Dataset extract:
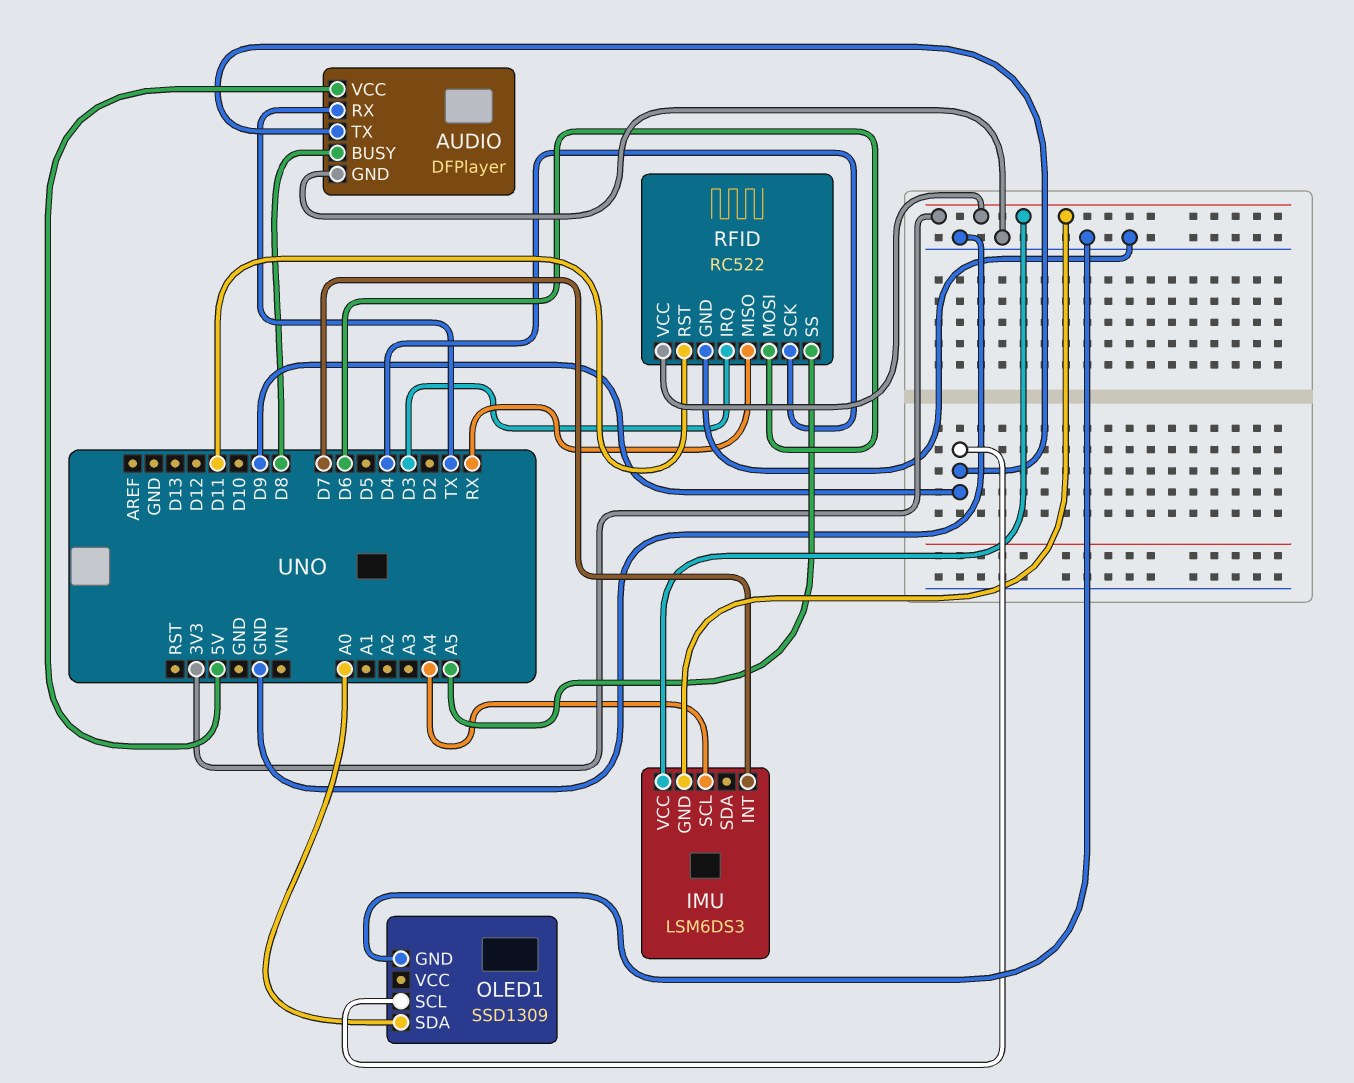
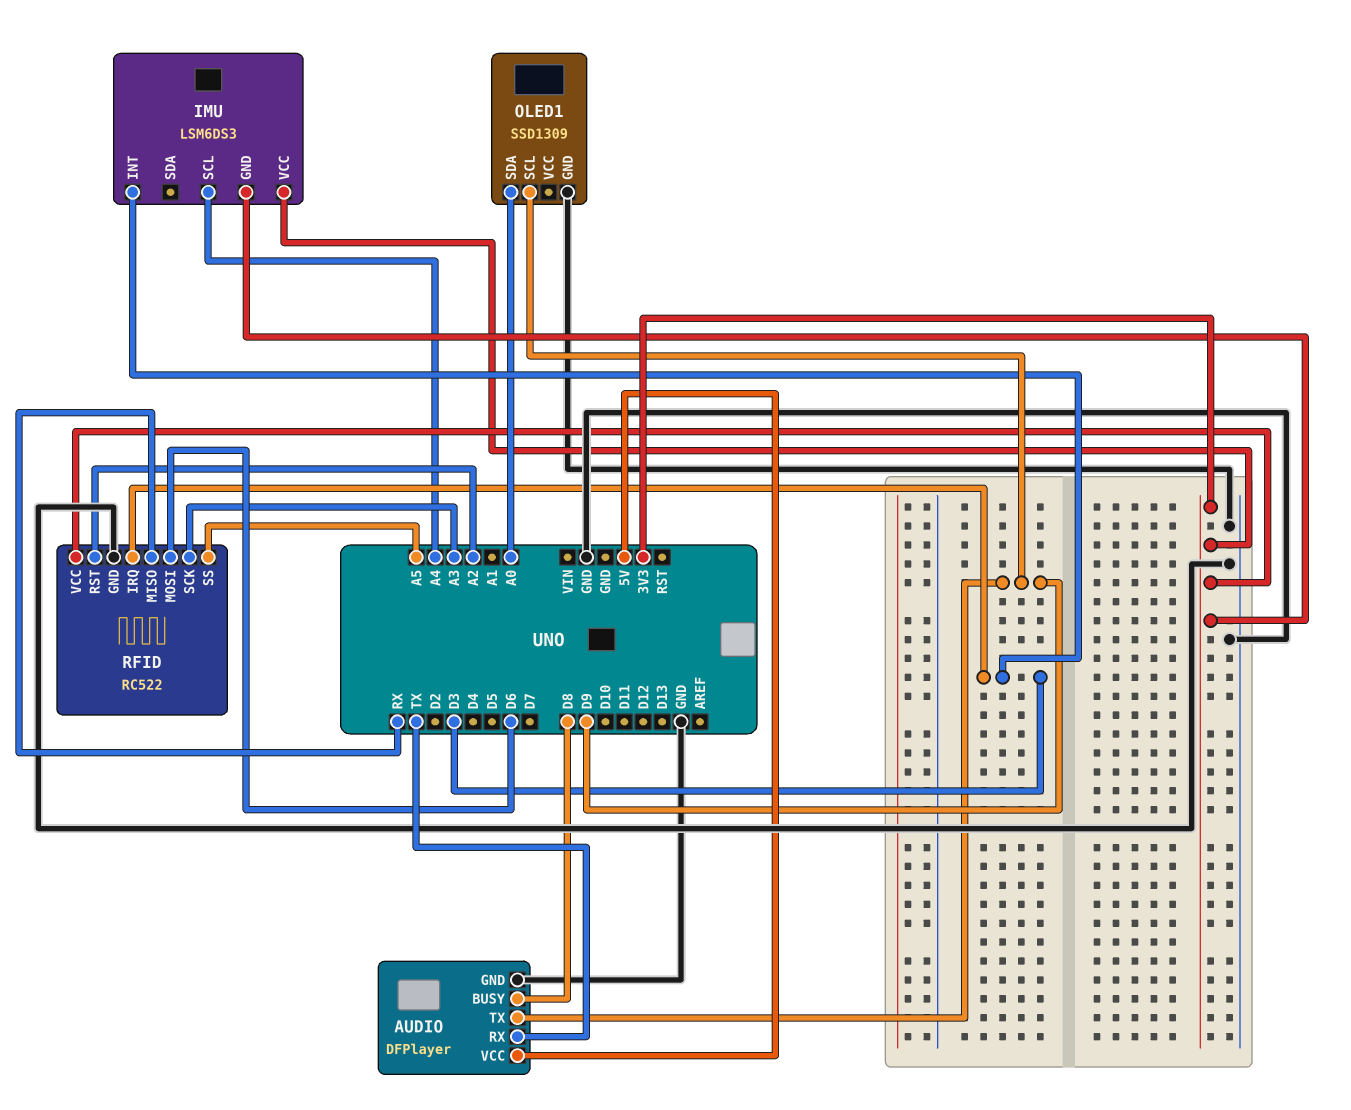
IMU pin INT: D7 -> D3
RFID pin RST: D11 -> A2
RFID pin SCK: D4 -> A3

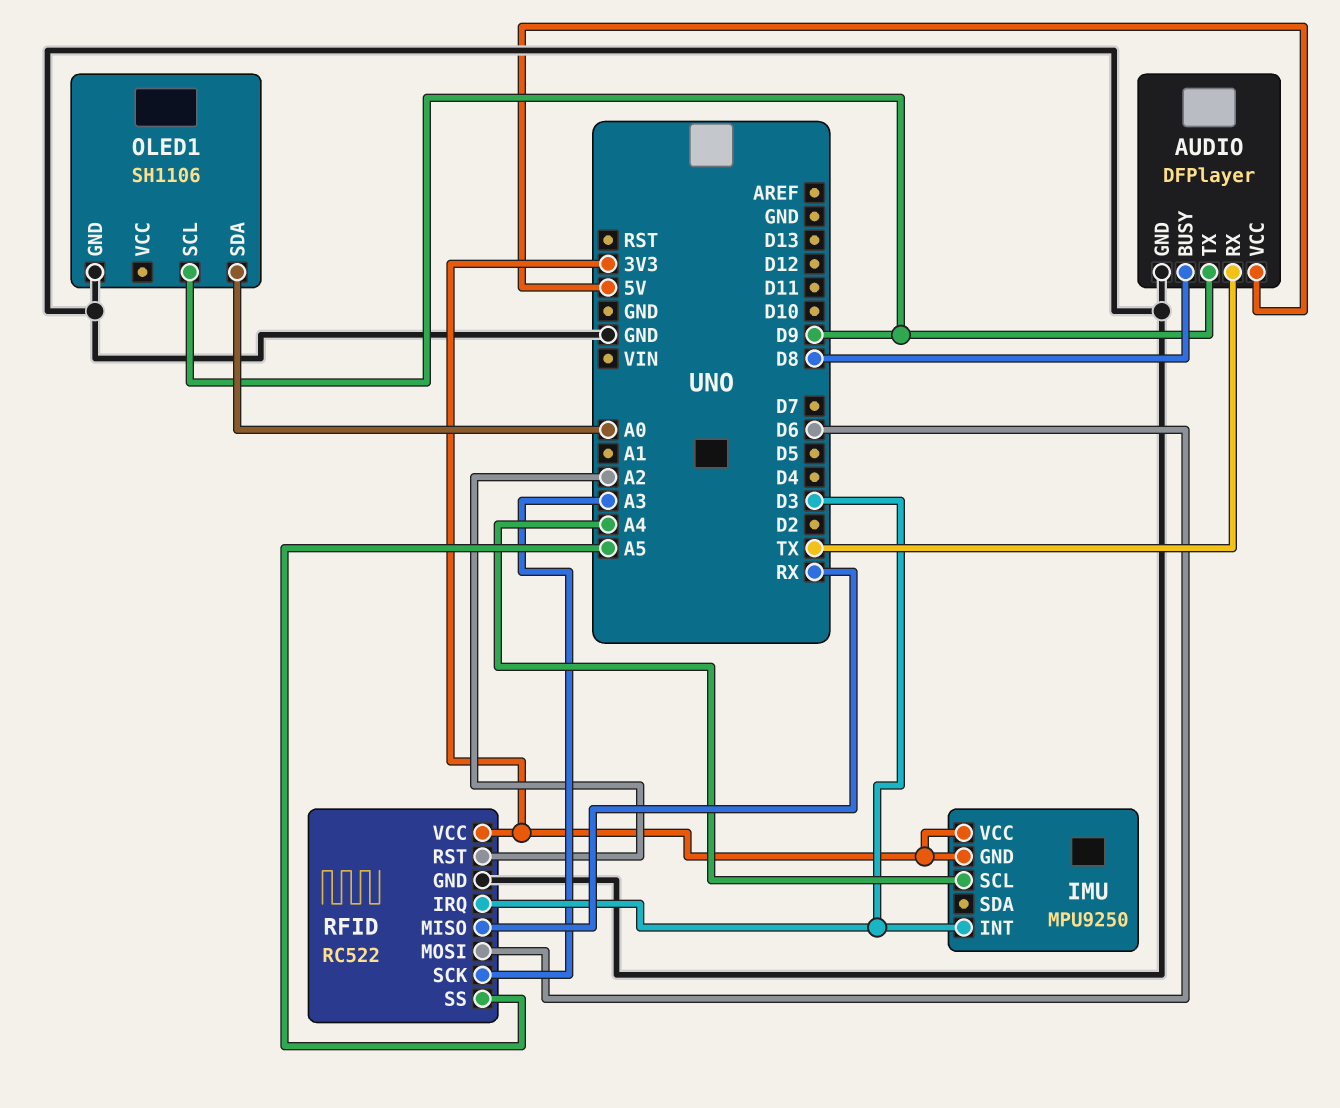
IMU: LSM6DS3 -> MPU9250
OLED1: SSD1309 -> SH1106

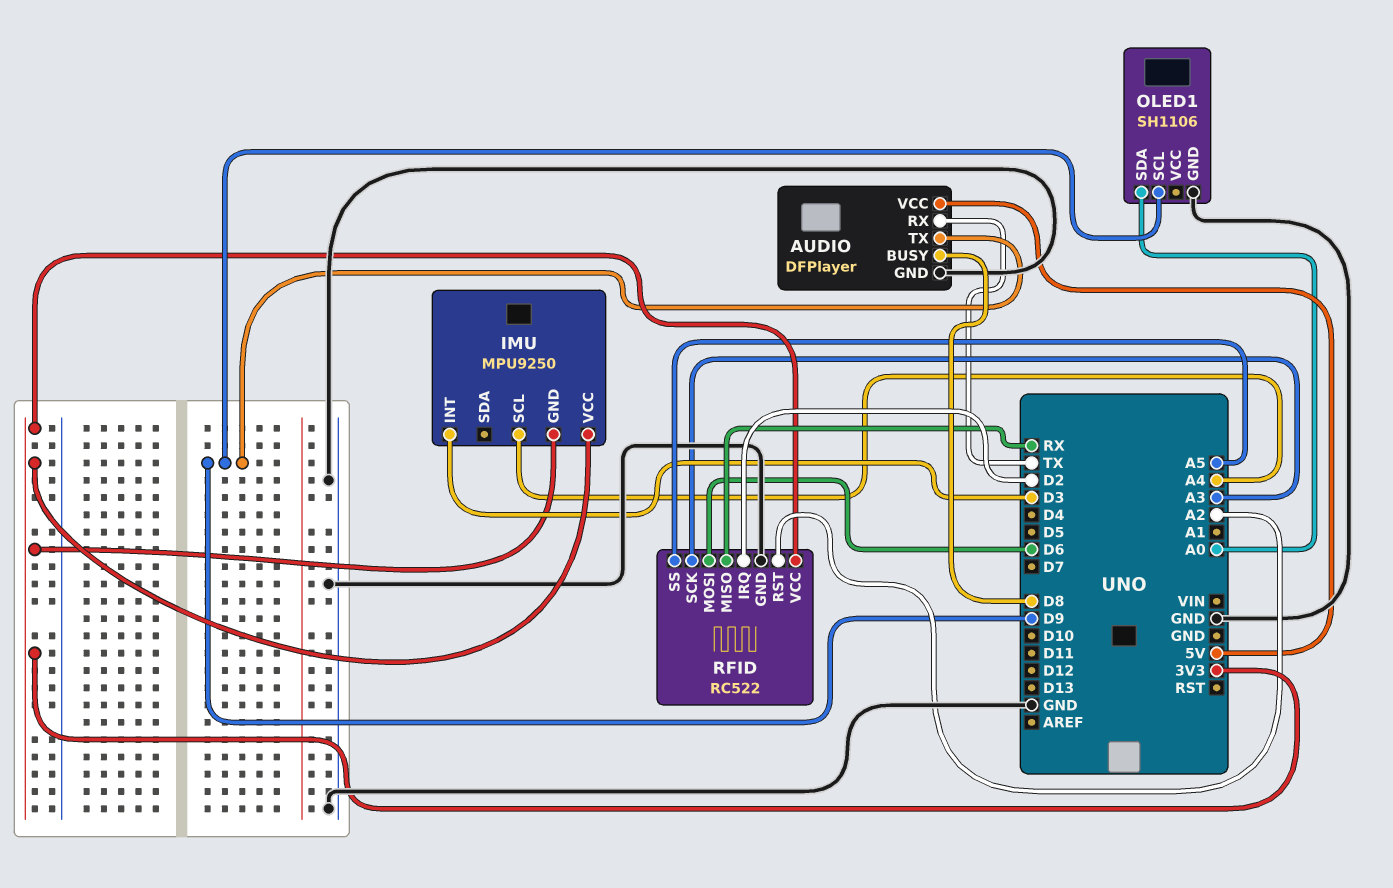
RFID pin IRQ: D3 -> D2

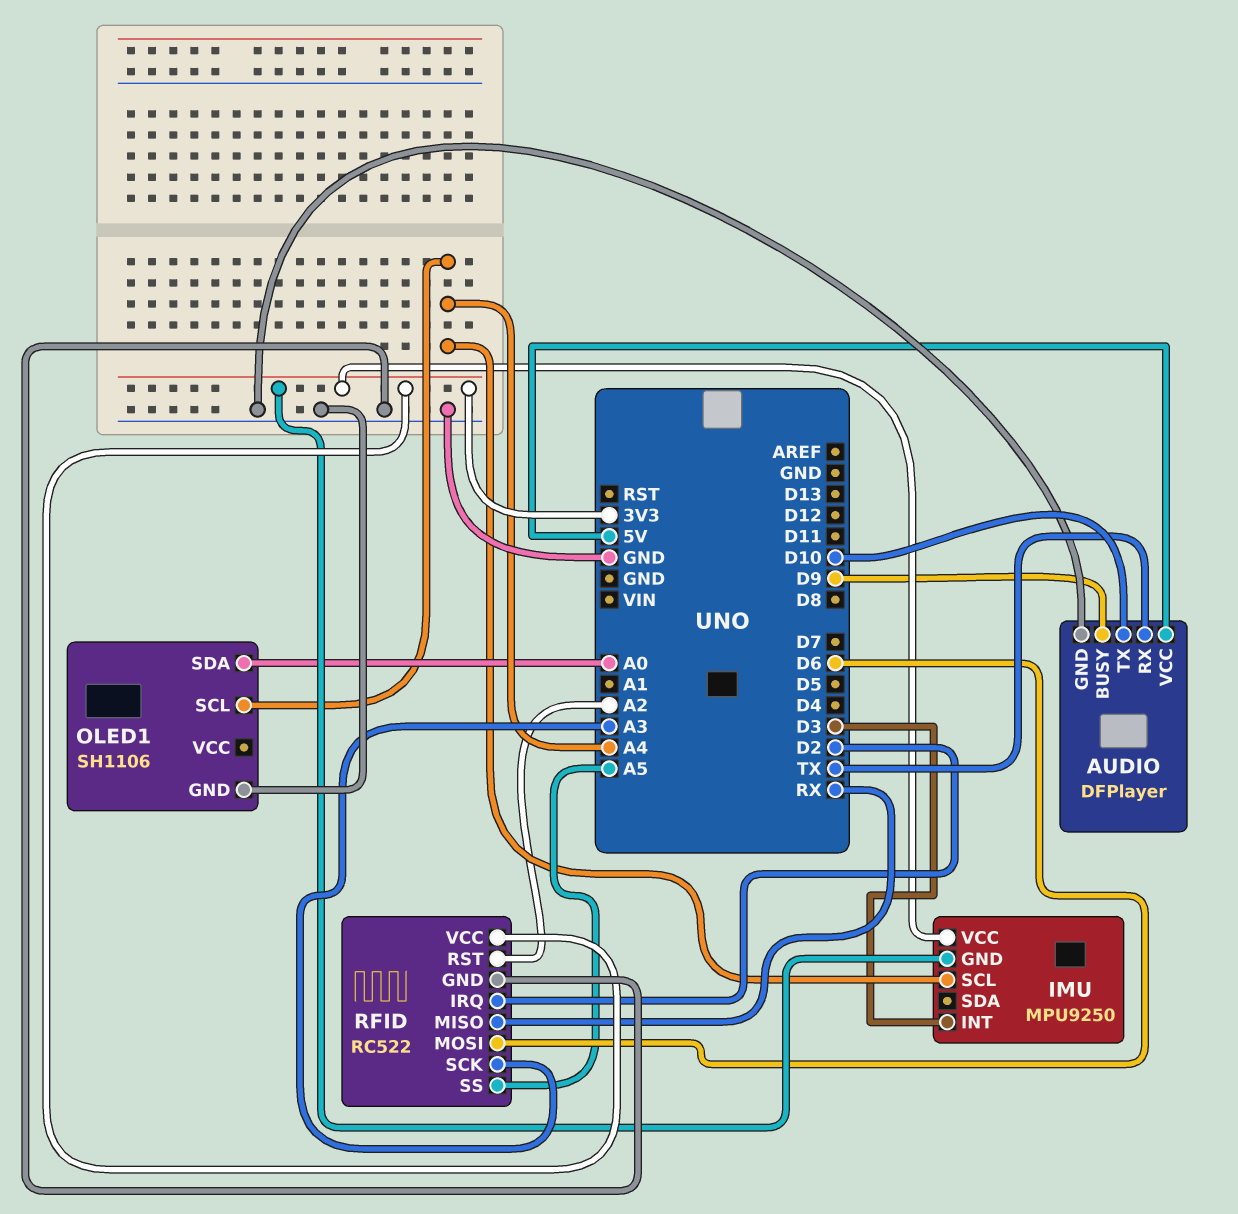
AUDIO pin BUSY: D8 -> D9
AUDIO pin TX: D9 -> D10
OLED1 pin SCL: D9 -> A4

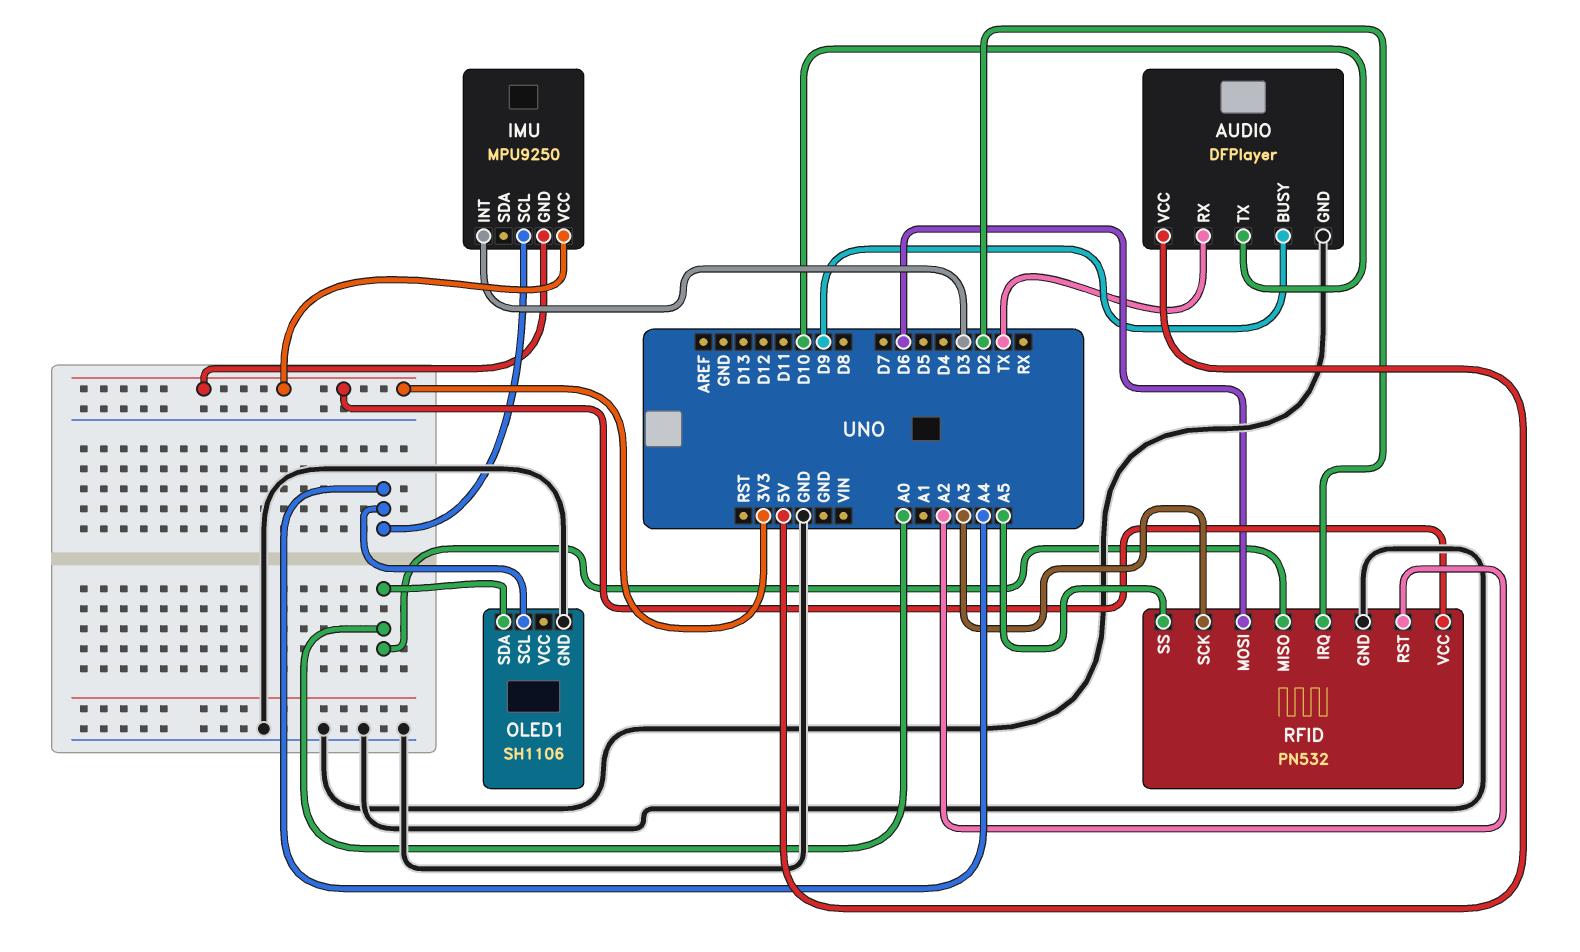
RFID: RC522 -> PN532
RFID pin MISO: RX -> A0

Task brief: In your copy of the material, every word must match and no image should appear.

Exercise answer:
IMU pin INT: D7 -> D3
RFID pin RST: D11 -> A2
RFID pin SCK: D4 -> A3

IMU: LSM6DS3 -> MPU9250
OLED1: SSD1309 -> SH1106

RFID pin IRQ: D3 -> D2

AUDIO pin BUSY: D8 -> D9
AUDIO pin TX: D9 -> D10
OLED1 pin SCL: D9 -> A4

RFID: RC522 -> PN532
RFID pin MISO: RX -> A0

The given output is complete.